- [Exercise requirements]
All that should come back is the lines of the data below from the one containing "(105, 252) = (116, 444): grey" to the one containing "(607, 125) = (525, 203): blue", inclusive, exactly as they stand.

- [Given entries]
------------------------------------------------------------------------
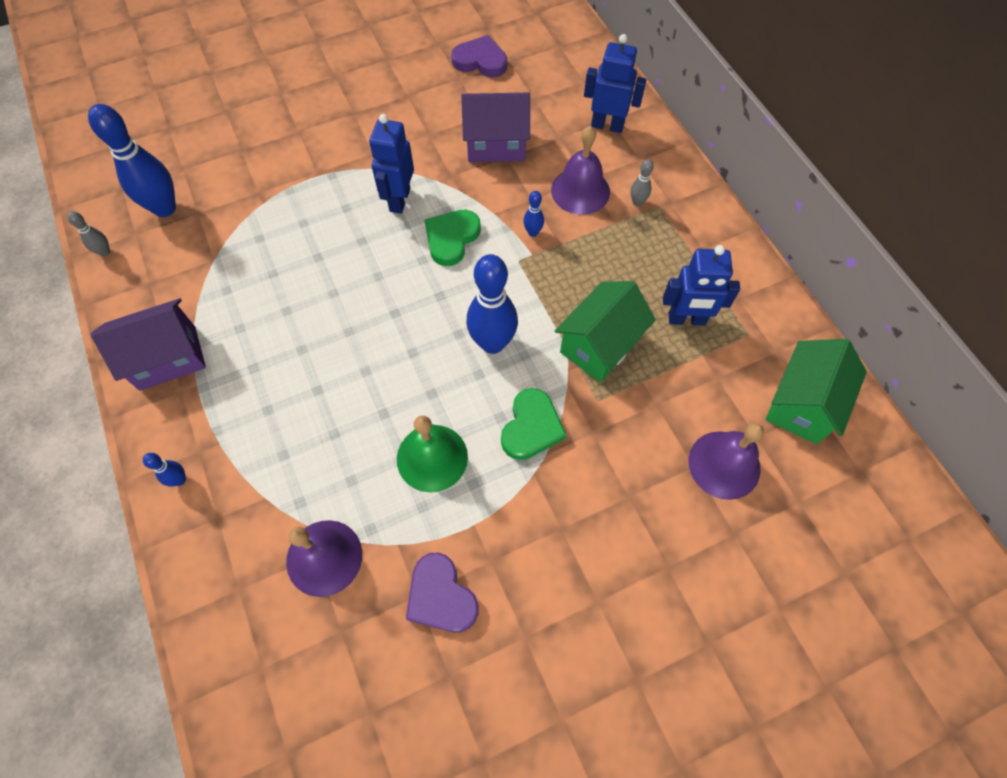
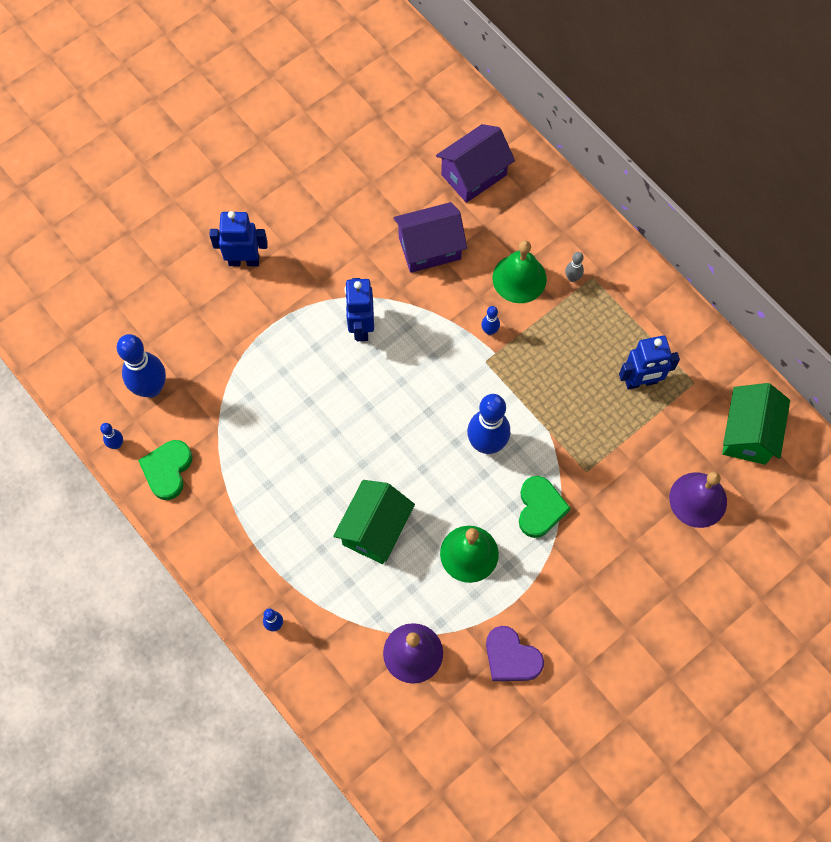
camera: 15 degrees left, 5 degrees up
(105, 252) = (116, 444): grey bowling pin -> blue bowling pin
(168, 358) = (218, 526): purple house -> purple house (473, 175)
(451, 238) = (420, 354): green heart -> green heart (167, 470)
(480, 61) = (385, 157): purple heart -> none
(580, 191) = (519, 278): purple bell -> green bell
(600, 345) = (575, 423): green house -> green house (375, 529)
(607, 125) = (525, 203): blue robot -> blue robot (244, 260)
------------------------------------------------------------------------
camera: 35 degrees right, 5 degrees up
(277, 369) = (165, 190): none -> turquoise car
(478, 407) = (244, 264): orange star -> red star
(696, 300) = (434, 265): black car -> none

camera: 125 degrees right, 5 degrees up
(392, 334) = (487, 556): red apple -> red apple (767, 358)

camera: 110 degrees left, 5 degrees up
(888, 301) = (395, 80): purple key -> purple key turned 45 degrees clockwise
------------------------------------------------------------------------
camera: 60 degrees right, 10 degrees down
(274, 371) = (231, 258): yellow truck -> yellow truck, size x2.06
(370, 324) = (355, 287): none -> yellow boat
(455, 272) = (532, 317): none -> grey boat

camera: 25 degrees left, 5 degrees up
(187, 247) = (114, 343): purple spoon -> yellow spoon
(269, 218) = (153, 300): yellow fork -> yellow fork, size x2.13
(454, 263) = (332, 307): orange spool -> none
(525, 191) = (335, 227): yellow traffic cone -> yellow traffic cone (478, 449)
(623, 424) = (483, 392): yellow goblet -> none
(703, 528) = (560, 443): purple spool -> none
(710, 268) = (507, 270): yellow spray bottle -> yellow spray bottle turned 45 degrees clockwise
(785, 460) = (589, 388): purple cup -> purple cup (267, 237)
------------------------------------------------------------------------
- [Your solution]
(105, 252) = (116, 444): grey bowling pin -> blue bowling pin
(168, 358) = (218, 526): purple house -> purple house (473, 175)
(451, 238) = (420, 354): green heart -> green heart (167, 470)
(480, 61) = (385, 157): purple heart -> none
(580, 191) = (519, 278): purple bell -> green bell
(600, 345) = (575, 423): green house -> green house (375, 529)
(607, 125) = (525, 203): blue robot -> blue robot (244, 260)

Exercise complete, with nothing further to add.